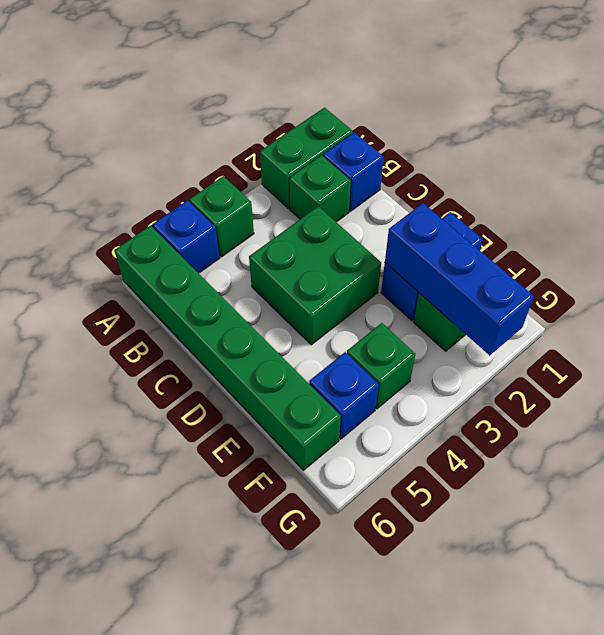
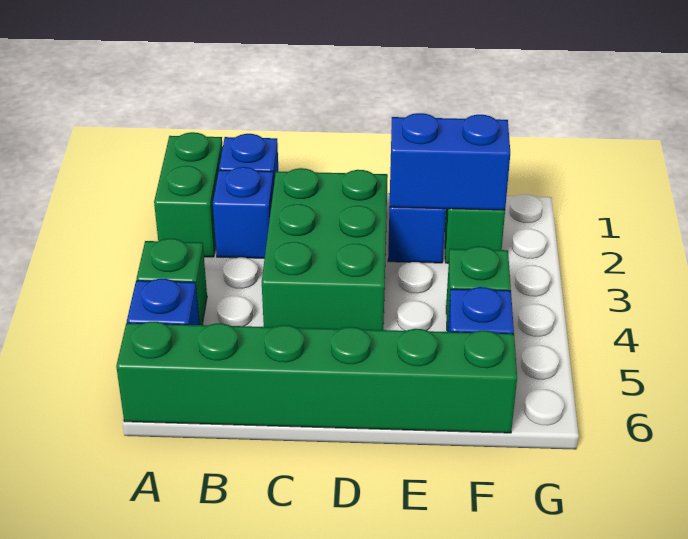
green brick B2 level 1 -> blue brick B2 level 1
green brick C3:D4 level 1 -> green brick C2:D4 level 1
blue brick E2:G2 level 2 -> blue brick E2:F2 level 2

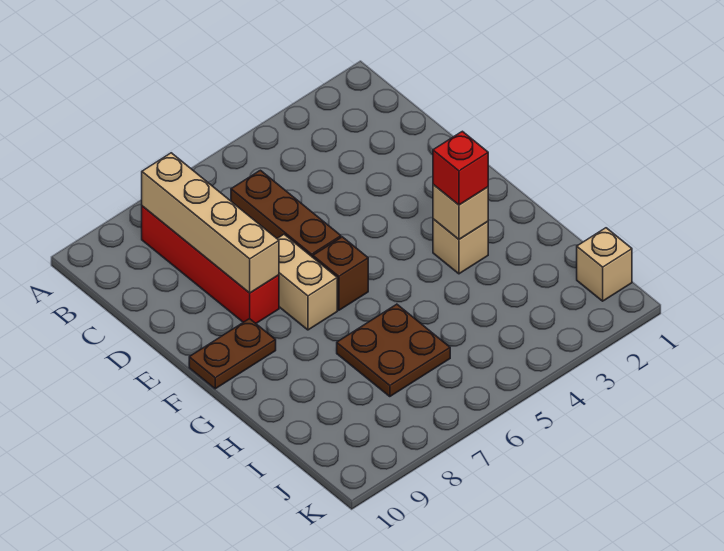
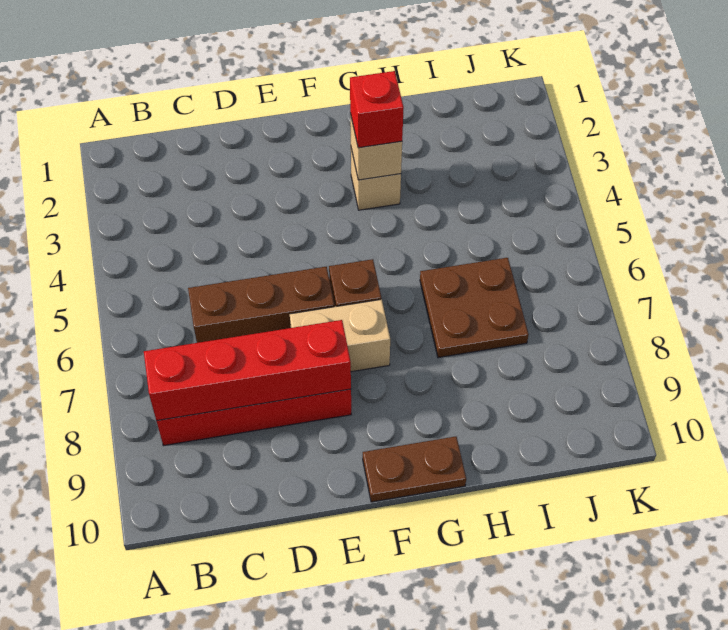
tan brick B8:E8 level 2 -> red brick B8:E8 level 2
brown plate F9:F10 level 1 -> brown plate F10:G10 level 1
tan brick J1 level 1 -> none

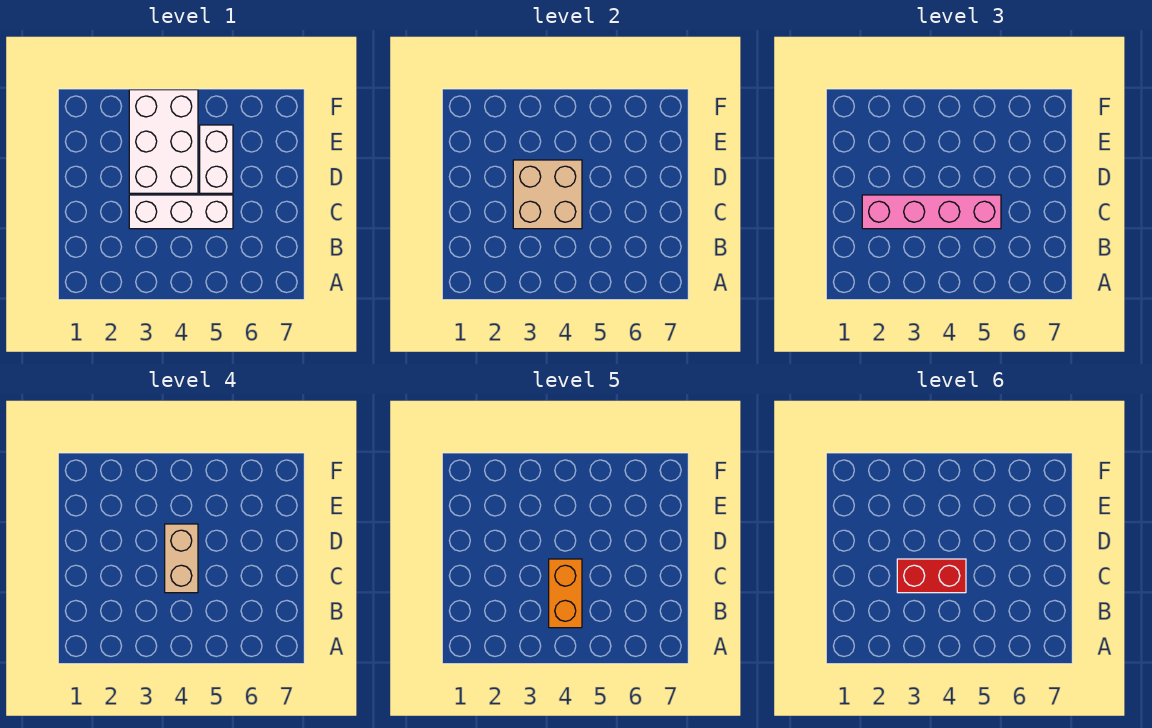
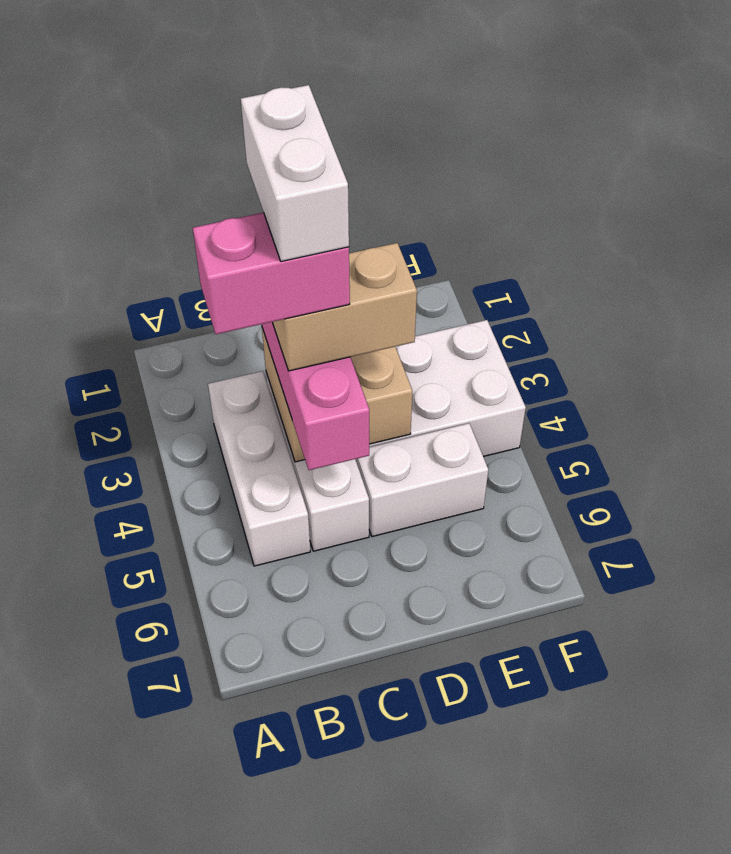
none -> white brick B3:B5 level 1
orange brick B4:C4 level 5 -> pink brick B4:C4 level 5
red brick C3:C4 level 6 -> white brick C3:C4 level 6

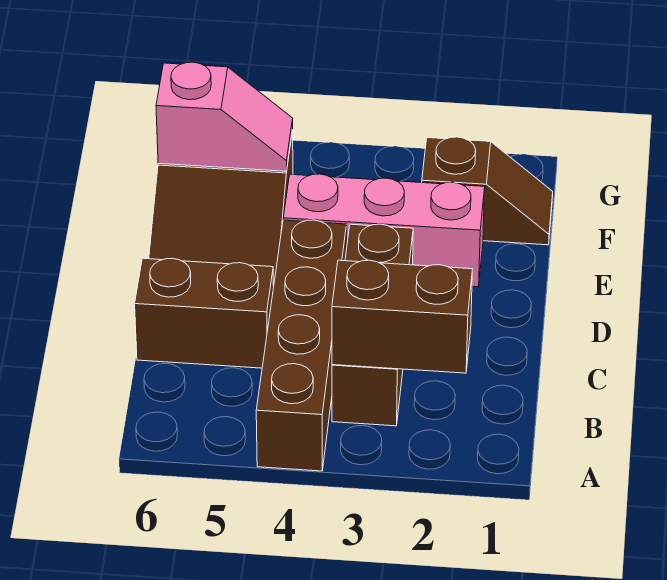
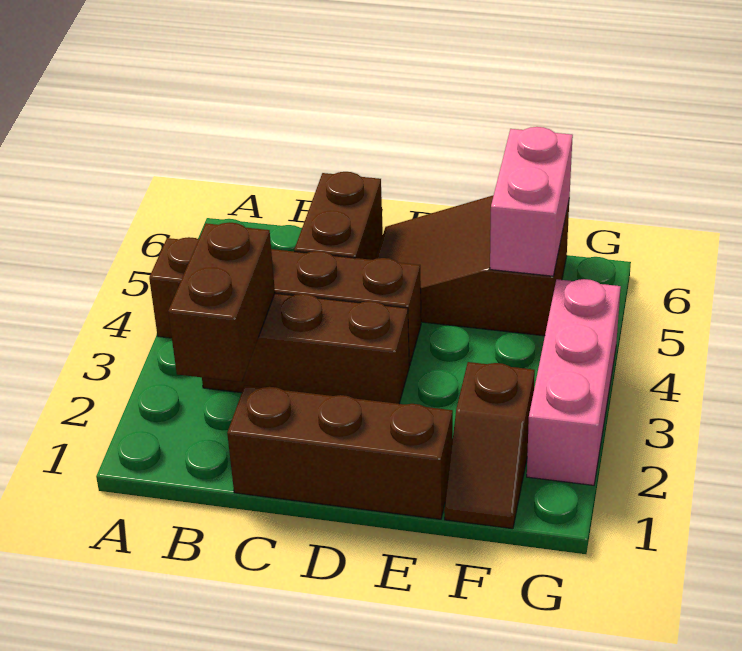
none -> brown brick C1:E1 level 1
pink brick E2:E4 level 1 -> pink brick G2:G4 level 1
pink slope F5:F6 level 2 top 6 -> pink brick F5:F6 level 2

######

Hand back the records above exactly, leaving out every picture.

§ Result of the exercise:
green brick B2 level 1 -> blue brick B2 level 1
green brick C3:D4 level 1 -> green brick C2:D4 level 1
blue brick E2:G2 level 2 -> blue brick E2:F2 level 2

tan brick B8:E8 level 2 -> red brick B8:E8 level 2
brown plate F9:F10 level 1 -> brown plate F10:G10 level 1
tan brick J1 level 1 -> none

none -> white brick B3:B5 level 1
orange brick B4:C4 level 5 -> pink brick B4:C4 level 5
red brick C3:C4 level 6 -> white brick C3:C4 level 6

none -> brown brick C1:E1 level 1
pink brick E2:E4 level 1 -> pink brick G2:G4 level 1
pink slope F5:F6 level 2 top 6 -> pink brick F5:F6 level 2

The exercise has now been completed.